(Entries provided Opens)
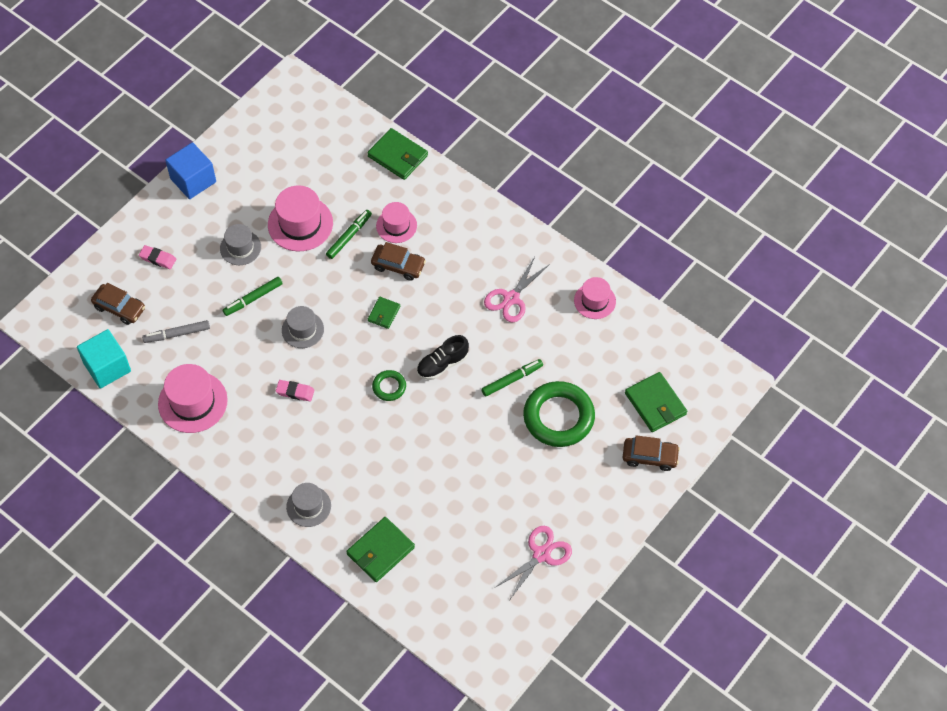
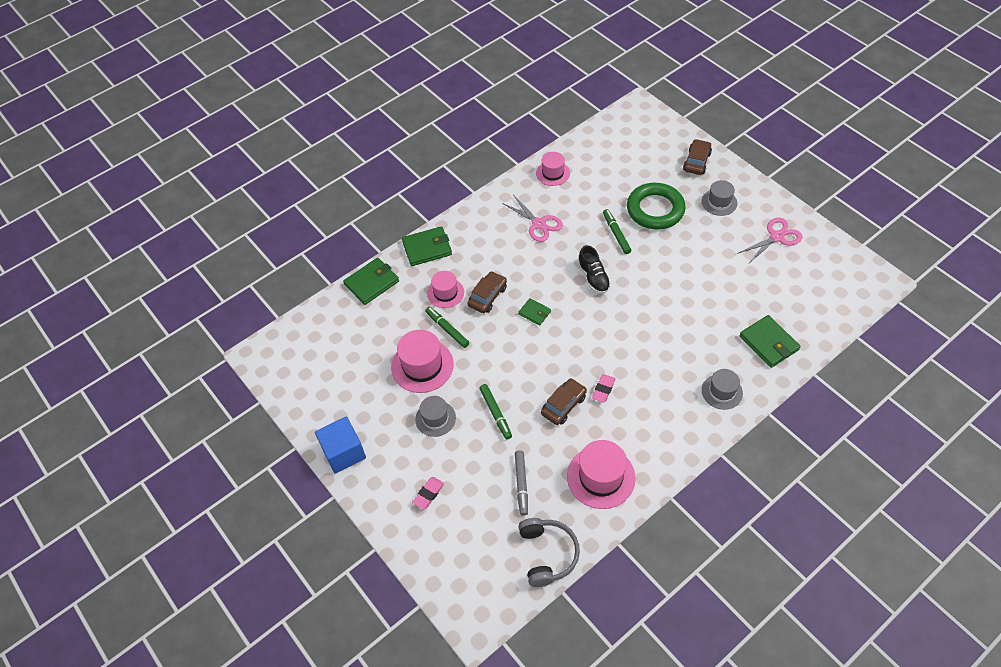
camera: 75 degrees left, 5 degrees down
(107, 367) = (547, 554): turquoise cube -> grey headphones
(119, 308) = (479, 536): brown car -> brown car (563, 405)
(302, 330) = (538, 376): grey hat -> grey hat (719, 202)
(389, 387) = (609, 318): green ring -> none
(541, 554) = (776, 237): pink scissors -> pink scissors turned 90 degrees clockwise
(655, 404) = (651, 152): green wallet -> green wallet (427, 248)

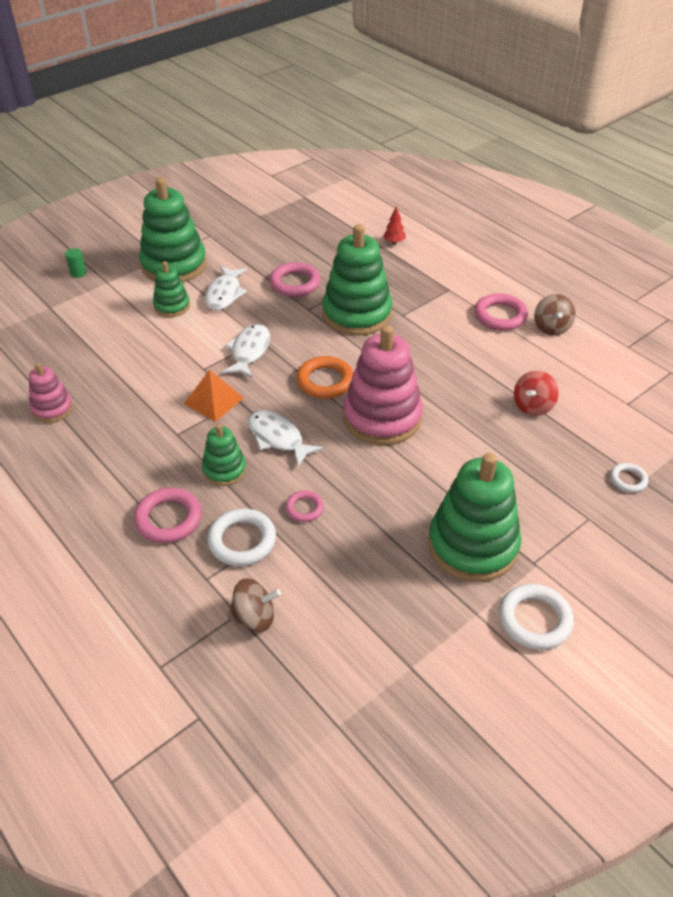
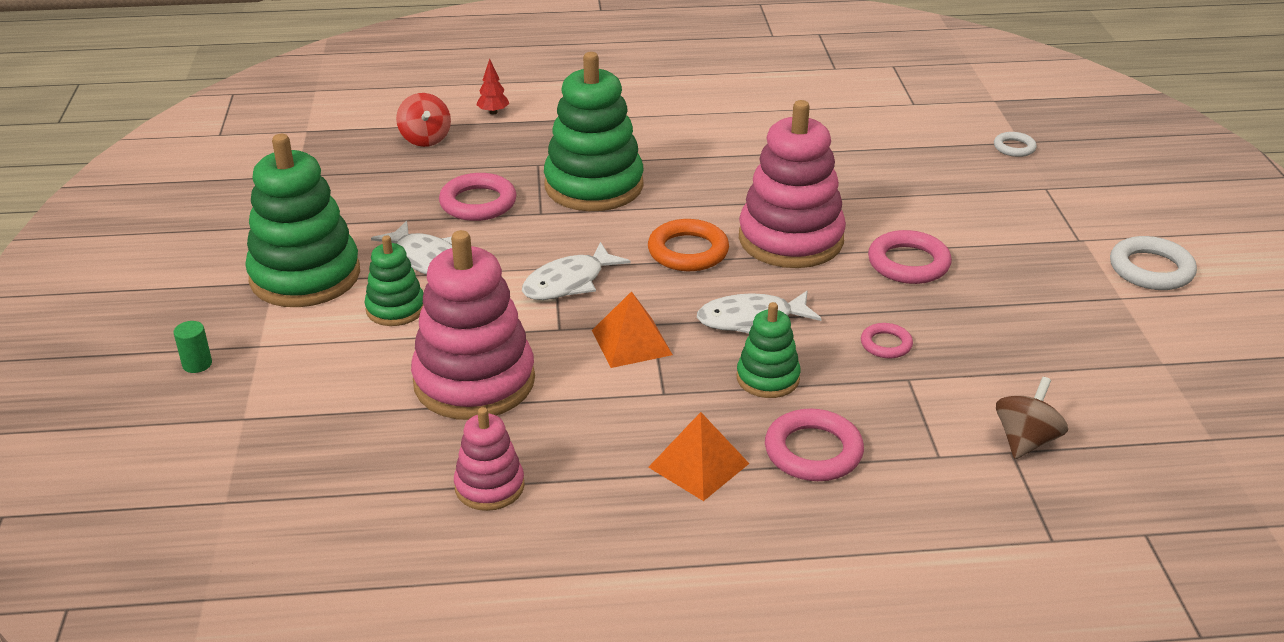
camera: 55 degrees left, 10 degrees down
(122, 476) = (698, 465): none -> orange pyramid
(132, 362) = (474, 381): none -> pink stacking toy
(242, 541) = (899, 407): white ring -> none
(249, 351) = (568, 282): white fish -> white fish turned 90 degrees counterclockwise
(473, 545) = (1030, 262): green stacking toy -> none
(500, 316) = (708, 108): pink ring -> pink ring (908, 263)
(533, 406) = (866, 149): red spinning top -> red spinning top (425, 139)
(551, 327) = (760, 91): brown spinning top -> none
(Entries provided Closes)
#### Exercise directions
When you reach a picture in the records above, pass over it and transcribe the rest exactly.

#### Written response
camera: 75 degrees left, 5 degrees down
(107, 367) = (547, 554): turquoise cube -> grey headphones
(119, 308) = (479, 536): brown car -> brown car (563, 405)
(302, 330) = (538, 376): grey hat -> grey hat (719, 202)
(389, 387) = (609, 318): green ring -> none
(541, 554) = (776, 237): pink scissors -> pink scissors turned 90 degrees clockwise
(655, 404) = (651, 152): green wallet -> green wallet (427, 248)

camera: 55 degrees left, 10 degrees down
(122, 476) = (698, 465): none -> orange pyramid
(132, 362) = (474, 381): none -> pink stacking toy
(242, 541) = (899, 407): white ring -> none
(249, 351) = (568, 282): white fish -> white fish turned 90 degrees counterclockwise
(473, 545) = (1030, 262): green stacking toy -> none
(500, 316) = (708, 108): pink ring -> pink ring (908, 263)
(533, 406) = (866, 149): red spinning top -> red spinning top (425, 139)
(551, 327) = (760, 91): brown spinning top -> none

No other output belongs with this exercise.